Scene change data:
-------------------------

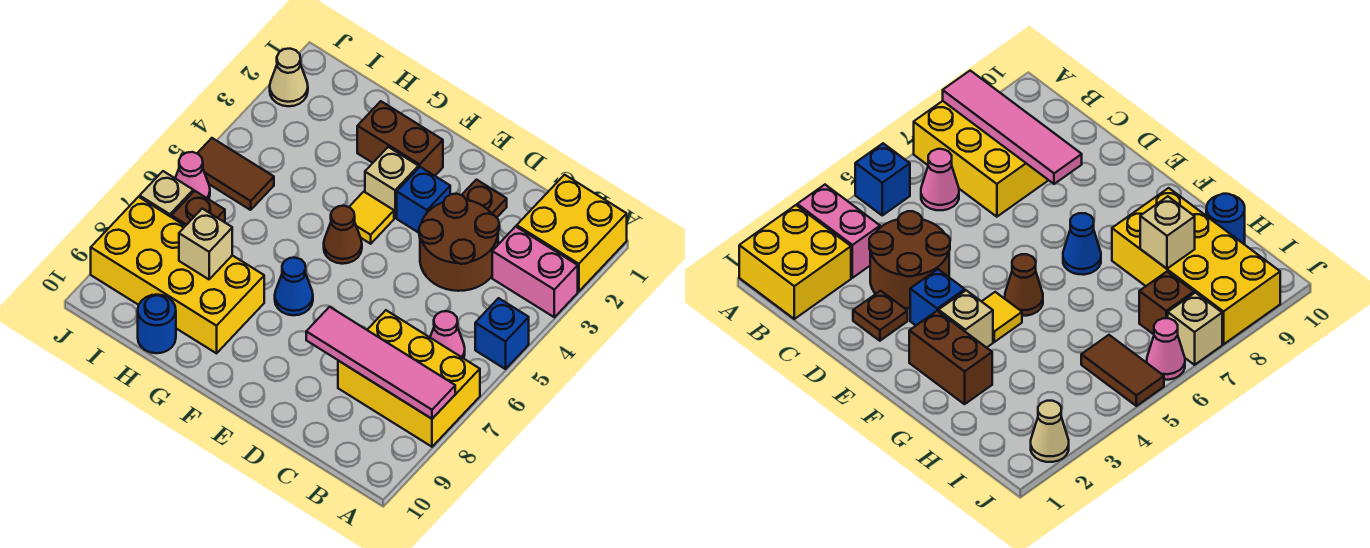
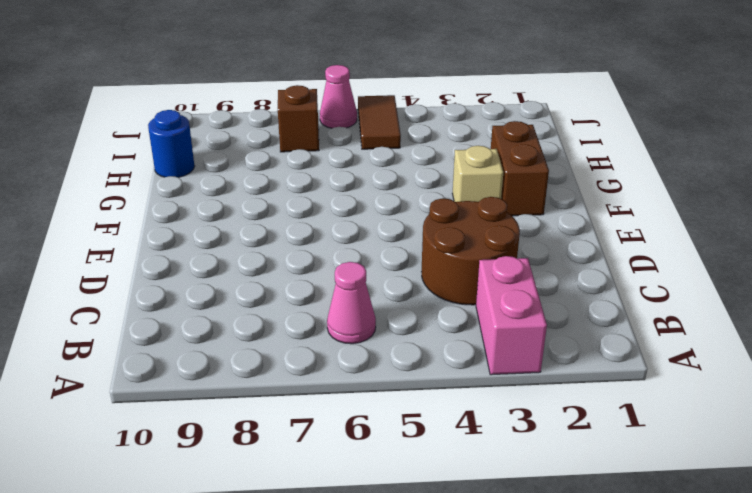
none -> yellow 2x2 brick [517,175,627,291]
none -> blue 1x1 brick [475,298,529,369]
none -> yellow 2x3 brick [338,310,480,447]

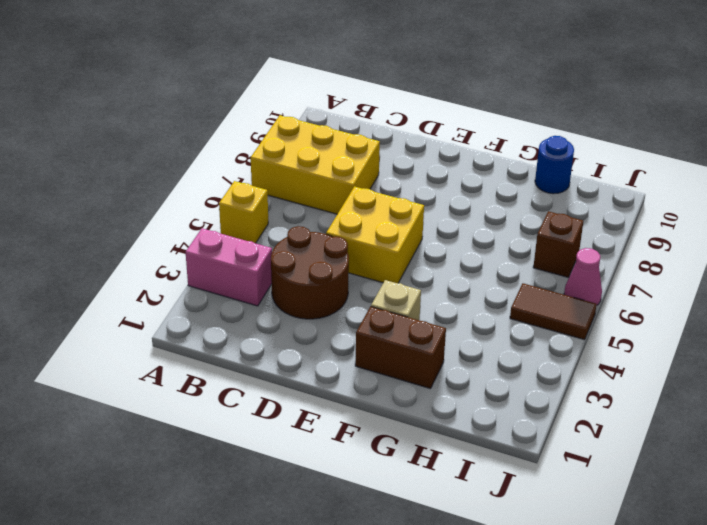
yellow 1x1 brick [219,181,268,243] -> blue 1x1 brick [475,298,529,369]
yellow 2x2 brick [326,187,424,283] -> yellow 2x2 brick moved to [517,175,627,291]
none -> pink 1x1 cone [430,311,465,358]
none -> brown 1x1 plate [462,180,507,218]
none -> blue 1x1 brick [397,167,450,233]

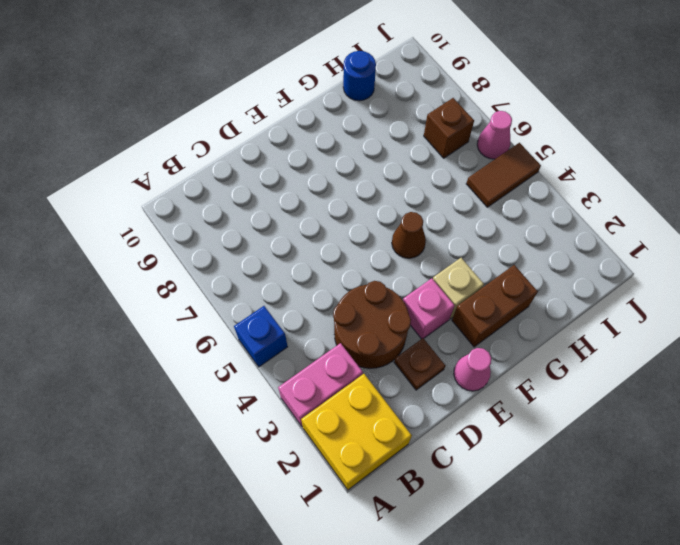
pink 1x1 cone [454,348,491,391] -> pink 1x1 cone moved to [430,311,465,358]
pink 1x1 brick [403,278,455,339] -> blue 1x1 brick [397,167,450,233]
none -> yellow 2x3 brick [338,310,480,447]
none -> yellow 1x1 tile [349,192,394,244]
none -> blue 1x1 cone [275,258,313,315]

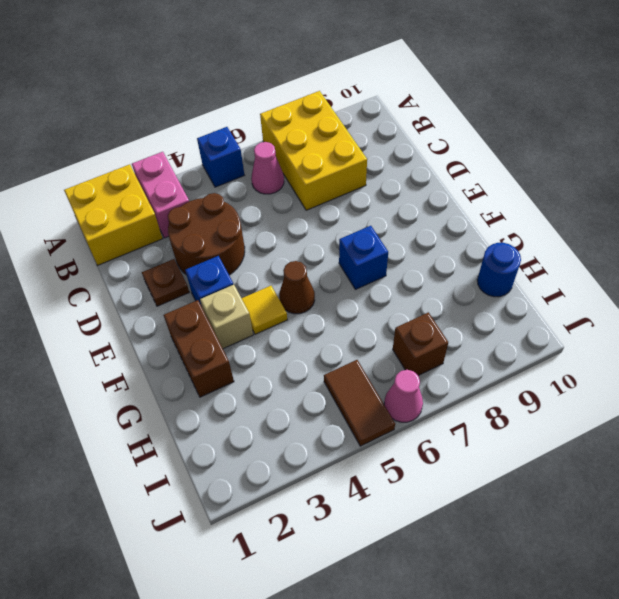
blue 1x1 brick [339,226,388,289] -> blue 1x1 cone [275,258,313,315]
none -> yellow 2x4 brick [91,197,264,353]
none -> tan 1x1 cone [270,49,308,106]
none -> tan 1x1 brick [140,171,193,217]

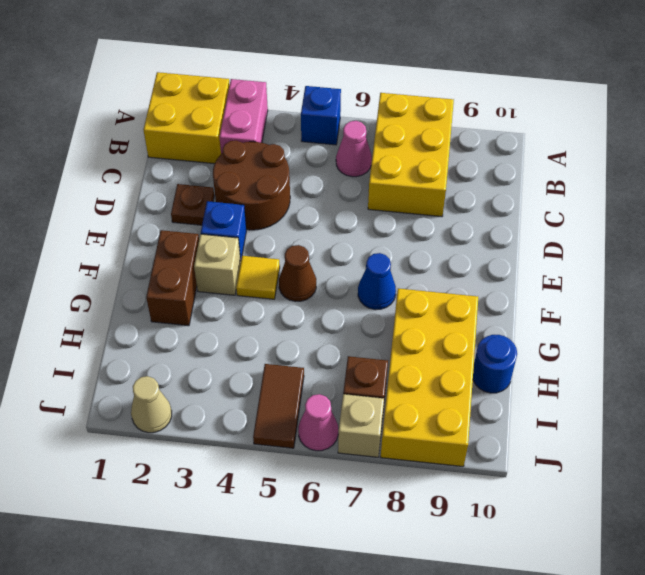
none -> pink 1x4 tile [306,307,455,419]
none -> tan 1x1 brick [179,209,232,279]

-------------------------

• **YOUR OBJECTIVE**
Your copy should hold exactly the lines from the one with "none -> tan 1x1 cone [270,49,308,106]" through the end of the records, both included, and no pictures.

• **RESPONSE**
none -> tan 1x1 cone [270,49,308,106]
none -> tan 1x1 brick [140,171,193,217]

none -> pink 1x4 tile [306,307,455,419]
none -> tan 1x1 brick [179,209,232,279]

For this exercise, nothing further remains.